● **Work to do**
Copy out every one of the lines below word for word, changing nothing.

Stored entries:
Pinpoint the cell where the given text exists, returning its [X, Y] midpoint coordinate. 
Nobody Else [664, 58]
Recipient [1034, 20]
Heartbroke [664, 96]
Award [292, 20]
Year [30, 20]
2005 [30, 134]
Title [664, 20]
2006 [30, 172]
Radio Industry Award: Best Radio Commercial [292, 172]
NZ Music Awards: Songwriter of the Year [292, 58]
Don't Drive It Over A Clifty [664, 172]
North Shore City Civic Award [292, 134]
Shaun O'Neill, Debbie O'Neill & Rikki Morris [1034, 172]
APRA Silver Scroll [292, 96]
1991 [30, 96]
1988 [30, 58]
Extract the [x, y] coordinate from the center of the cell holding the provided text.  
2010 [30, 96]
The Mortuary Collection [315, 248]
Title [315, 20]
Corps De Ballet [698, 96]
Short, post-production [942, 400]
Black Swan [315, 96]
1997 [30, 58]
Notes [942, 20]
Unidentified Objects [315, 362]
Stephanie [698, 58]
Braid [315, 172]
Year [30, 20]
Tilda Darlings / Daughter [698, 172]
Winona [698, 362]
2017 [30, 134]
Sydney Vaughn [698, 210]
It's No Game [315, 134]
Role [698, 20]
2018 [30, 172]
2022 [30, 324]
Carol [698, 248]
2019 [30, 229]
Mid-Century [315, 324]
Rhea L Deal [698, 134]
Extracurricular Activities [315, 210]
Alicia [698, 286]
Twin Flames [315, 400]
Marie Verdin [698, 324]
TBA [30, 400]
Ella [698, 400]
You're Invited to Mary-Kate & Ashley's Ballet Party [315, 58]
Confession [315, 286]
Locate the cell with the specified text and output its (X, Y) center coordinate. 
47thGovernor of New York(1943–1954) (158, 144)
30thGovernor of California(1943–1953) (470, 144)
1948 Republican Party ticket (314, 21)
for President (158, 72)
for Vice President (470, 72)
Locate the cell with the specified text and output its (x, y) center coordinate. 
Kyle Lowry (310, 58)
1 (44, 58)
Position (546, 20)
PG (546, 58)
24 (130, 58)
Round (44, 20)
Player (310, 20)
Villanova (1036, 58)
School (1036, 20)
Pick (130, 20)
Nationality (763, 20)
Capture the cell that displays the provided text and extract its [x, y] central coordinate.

● **The answer**
Pinpoint the cell where the given text exists, returning its [X, Y] midpoint coordinate. 
Nobody Else [664, 58]
Recipient [1034, 20]
Heartbroke [664, 96]
Award [292, 20]
Year [30, 20]
2005 [30, 134]
Title [664, 20]
2006 [30, 172]
Radio Industry Award: Best Radio Commercial [292, 172]
NZ Music Awards: Songwriter of the Year [292, 58]
Don't Drive It Over A Clifty [664, 172]
North Shore City Civic Award [292, 134]
Shaun O'Neill, Debbie O'Neill & Rikki Morris [1034, 172]
APRA Silver Scroll [292, 96]
1991 [30, 96]
1988 [30, 58]
Extract the [x, y] coordinate from the center of the cell holding the provided text.  
2010 [30, 96]
The Mortuary Collection [315, 248]
Title [315, 20]
Corps De Ballet [698, 96]
Short, post-production [942, 400]
Black Swan [315, 96]
1997 [30, 58]
Notes [942, 20]
Unidentified Objects [315, 362]
Stephanie [698, 58]
Braid [315, 172]
Year [30, 20]
Tilda Darlings / Daughter [698, 172]
Winona [698, 362]
2017 [30, 134]
Sydney Vaughn [698, 210]
It's No Game [315, 134]
Role [698, 20]
2018 [30, 172]
2022 [30, 324]
Carol [698, 248]
2019 [30, 229]
Mid-Century [315, 324]
Rhea L Deal [698, 134]
Extracurricular Activities [315, 210]
Alicia [698, 286]
Twin Flames [315, 400]
Marie Verdin [698, 324]
TBA [30, 400]
Ella [698, 400]
You're Invited to Mary-Kate & Ashley's Ballet Party [315, 58]
Confession [315, 286]
Locate the cell with the specified text and output its (X, Y) center coordinate. 
47thGovernor of New York(1943–1954) (158, 144)
30thGovernor of California(1943–1953) (470, 144)
1948 Republican Party ticket (314, 21)
for President (158, 72)
for Vice President (470, 72)
Locate the cell with the specified text and output its (x, y) center coordinate. 
Kyle Lowry (310, 58)
1 (44, 58)
Position (546, 20)
PG (546, 58)
24 (130, 58)
Round (44, 20)
Player (310, 20)
Villanova (1036, 58)
School (1036, 20)
Pick (130, 20)
Nationality (763, 20)
Capture the cell that displays the provided text and extract its [x, y] central coordinate.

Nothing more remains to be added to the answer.